What is being asked:
Reproduce word for word, from the entries below, the line with "none -> brown 1x6 brick [103,378,282,407]", the line with "none -> purple 1x2 brick [344,107,373,166]", and every line between them, and nothing more.

Segment Open

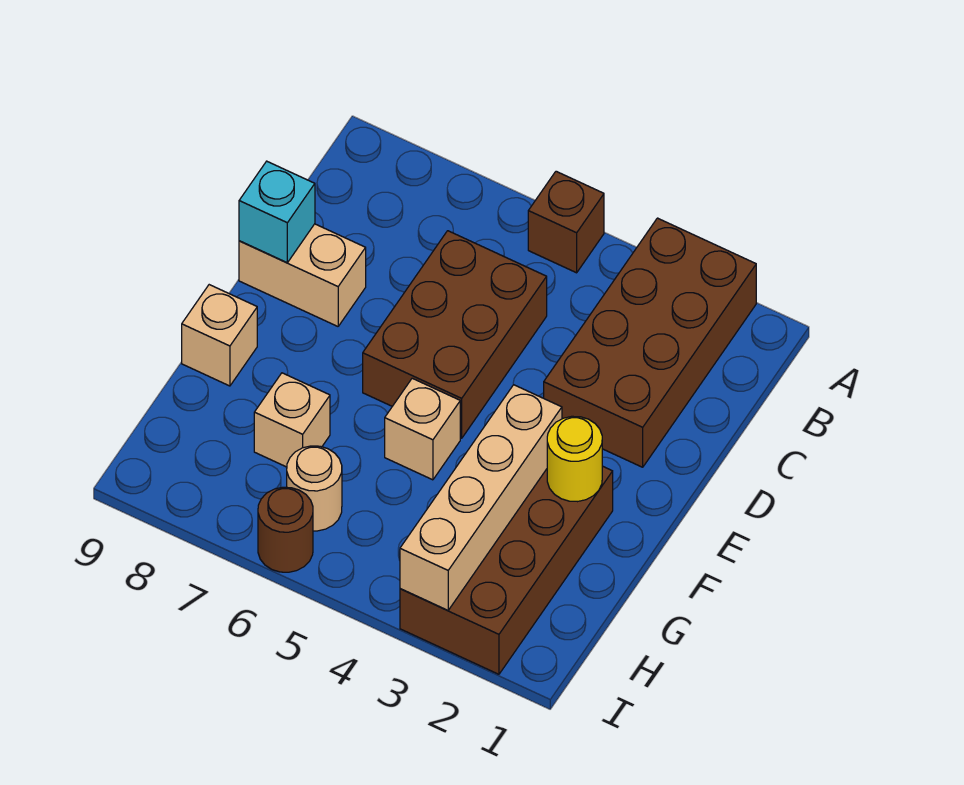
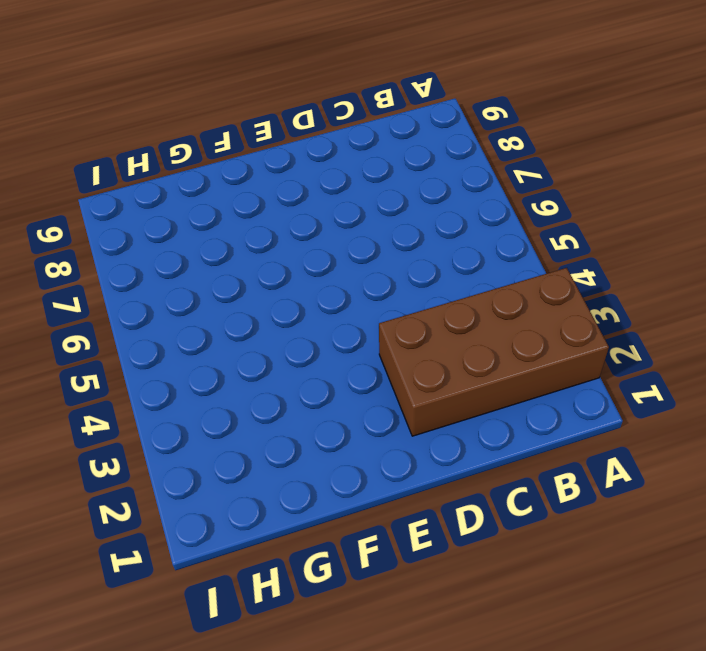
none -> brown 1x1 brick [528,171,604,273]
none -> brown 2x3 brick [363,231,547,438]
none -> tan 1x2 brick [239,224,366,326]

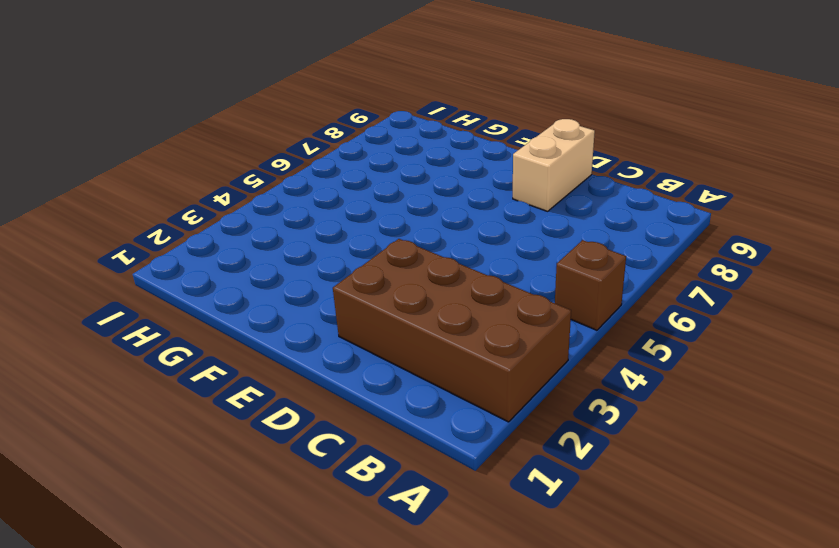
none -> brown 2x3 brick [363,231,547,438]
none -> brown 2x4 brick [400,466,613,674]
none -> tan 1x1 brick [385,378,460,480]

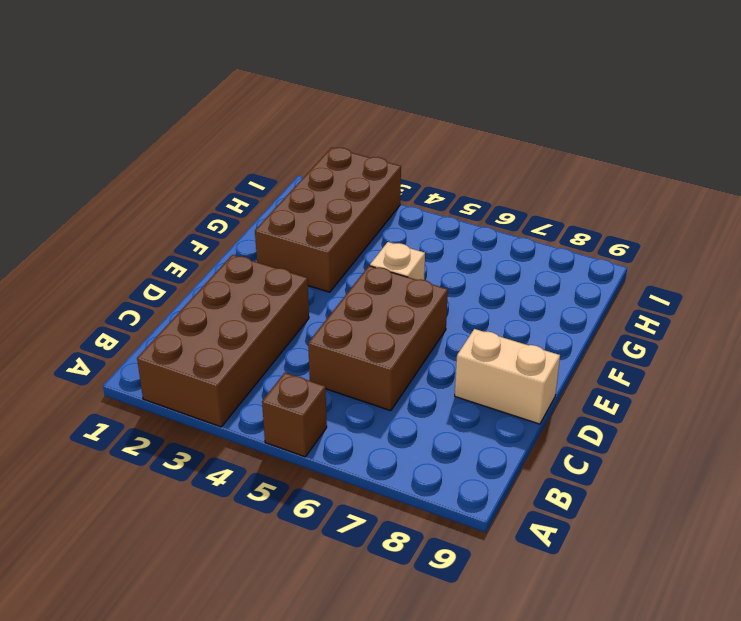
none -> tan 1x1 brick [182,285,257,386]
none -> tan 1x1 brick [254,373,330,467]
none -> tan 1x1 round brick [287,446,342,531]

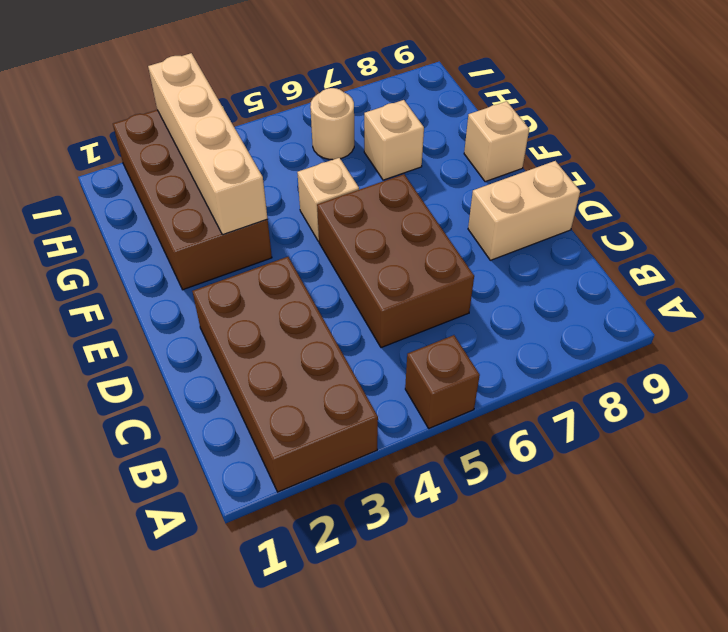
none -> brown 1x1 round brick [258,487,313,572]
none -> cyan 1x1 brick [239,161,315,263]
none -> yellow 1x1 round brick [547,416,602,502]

Segment Closed
Segment Open

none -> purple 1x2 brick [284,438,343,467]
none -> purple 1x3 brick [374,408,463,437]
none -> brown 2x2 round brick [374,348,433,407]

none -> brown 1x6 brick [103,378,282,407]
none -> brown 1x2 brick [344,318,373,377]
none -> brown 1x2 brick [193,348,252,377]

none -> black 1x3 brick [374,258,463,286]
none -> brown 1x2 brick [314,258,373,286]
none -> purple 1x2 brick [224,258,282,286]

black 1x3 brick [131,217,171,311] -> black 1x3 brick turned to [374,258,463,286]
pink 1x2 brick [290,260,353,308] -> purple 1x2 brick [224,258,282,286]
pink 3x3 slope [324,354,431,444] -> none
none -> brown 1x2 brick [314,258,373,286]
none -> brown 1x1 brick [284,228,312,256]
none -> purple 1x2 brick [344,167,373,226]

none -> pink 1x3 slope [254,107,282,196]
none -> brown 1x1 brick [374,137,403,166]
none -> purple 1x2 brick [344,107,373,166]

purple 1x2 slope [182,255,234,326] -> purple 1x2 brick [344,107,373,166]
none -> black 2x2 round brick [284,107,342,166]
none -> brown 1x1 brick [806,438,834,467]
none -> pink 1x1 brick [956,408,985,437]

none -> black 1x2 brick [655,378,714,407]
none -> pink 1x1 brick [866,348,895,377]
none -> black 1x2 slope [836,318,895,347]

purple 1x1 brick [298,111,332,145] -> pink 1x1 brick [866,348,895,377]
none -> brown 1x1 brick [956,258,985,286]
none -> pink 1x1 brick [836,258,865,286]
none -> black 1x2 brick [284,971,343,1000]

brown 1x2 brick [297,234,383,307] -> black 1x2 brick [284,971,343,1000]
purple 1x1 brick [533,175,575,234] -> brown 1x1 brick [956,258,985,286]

Segment Closed
Segment Open

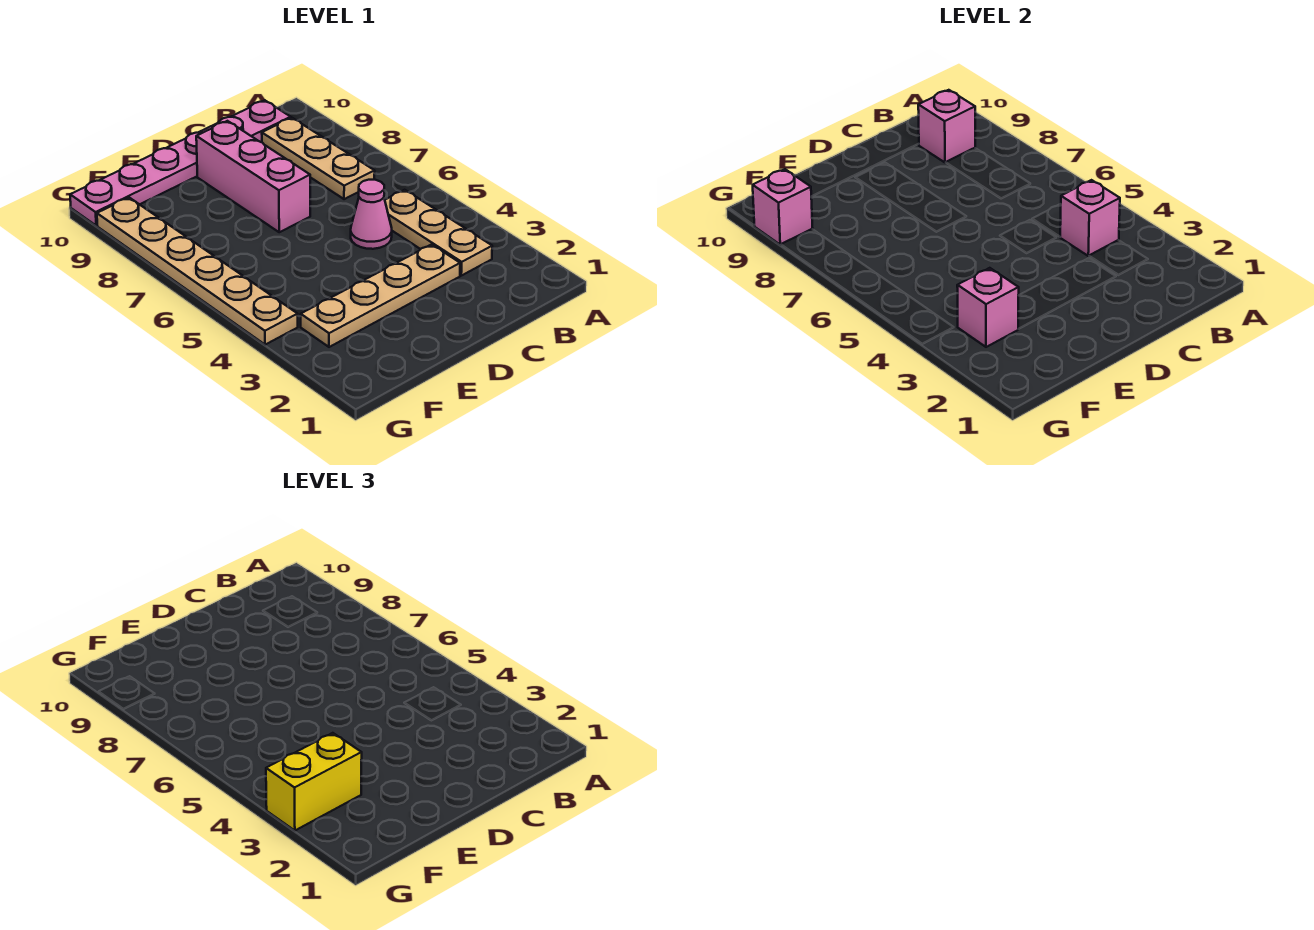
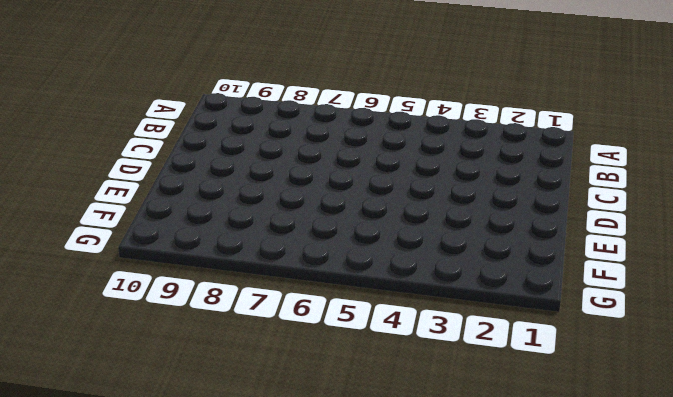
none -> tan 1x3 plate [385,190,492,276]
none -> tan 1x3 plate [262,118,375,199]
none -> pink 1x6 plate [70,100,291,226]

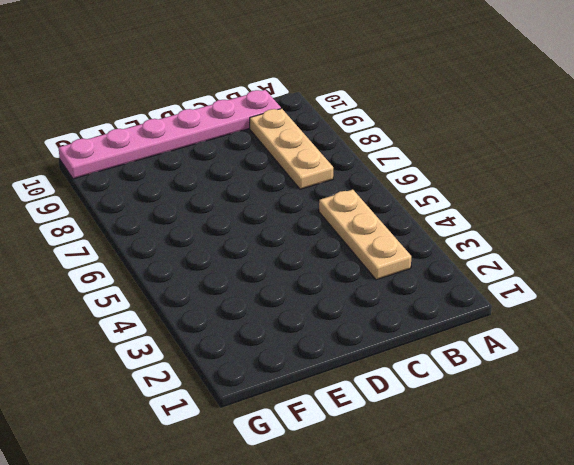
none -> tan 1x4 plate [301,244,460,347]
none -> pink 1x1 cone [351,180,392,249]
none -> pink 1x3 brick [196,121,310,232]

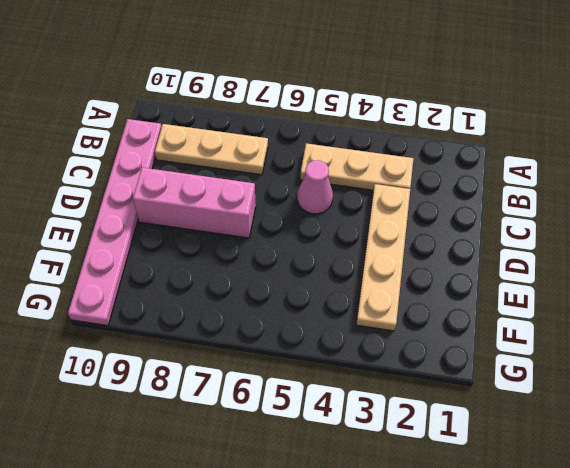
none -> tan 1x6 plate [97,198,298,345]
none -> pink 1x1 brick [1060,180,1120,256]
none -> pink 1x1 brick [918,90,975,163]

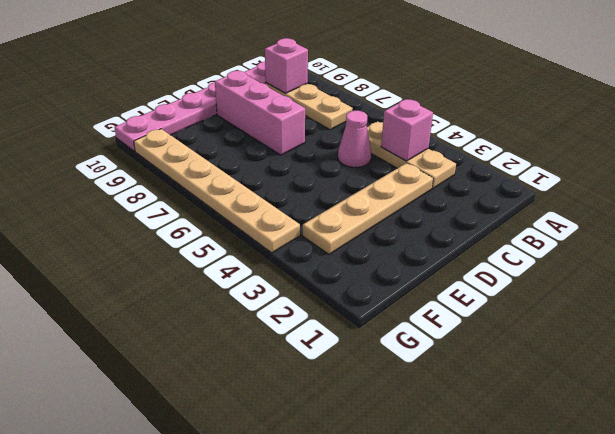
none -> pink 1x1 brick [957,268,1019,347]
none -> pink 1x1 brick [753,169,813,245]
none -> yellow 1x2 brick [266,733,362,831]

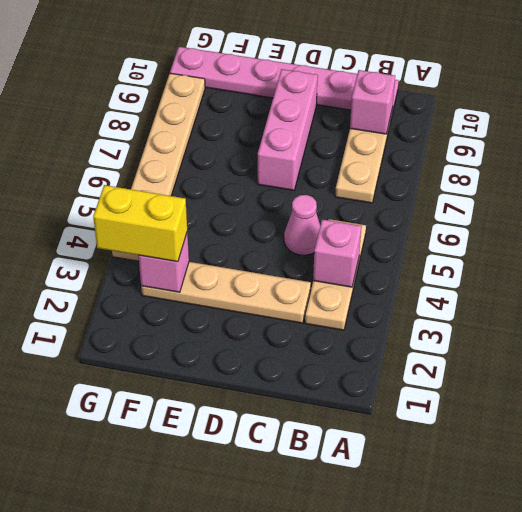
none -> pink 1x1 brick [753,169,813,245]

Segment Closed

Solution for this exercise:
none -> brown 1x6 brick [103,378,282,407]
none -> brown 1x2 brick [344,318,373,377]
none -> brown 1x2 brick [193,348,252,377]

none -> black 1x3 brick [374,258,463,286]
none -> brown 1x2 brick [314,258,373,286]
none -> purple 1x2 brick [224,258,282,286]

black 1x3 brick [131,217,171,311] -> black 1x3 brick turned to [374,258,463,286]
pink 1x2 brick [290,260,353,308] -> purple 1x2 brick [224,258,282,286]
pink 3x3 slope [324,354,431,444] -> none
none -> brown 1x2 brick [314,258,373,286]
none -> brown 1x1 brick [284,228,312,256]
none -> purple 1x2 brick [344,167,373,226]

none -> pink 1x3 slope [254,107,282,196]
none -> brown 1x1 brick [374,137,403,166]
none -> purple 1x2 brick [344,107,373,166]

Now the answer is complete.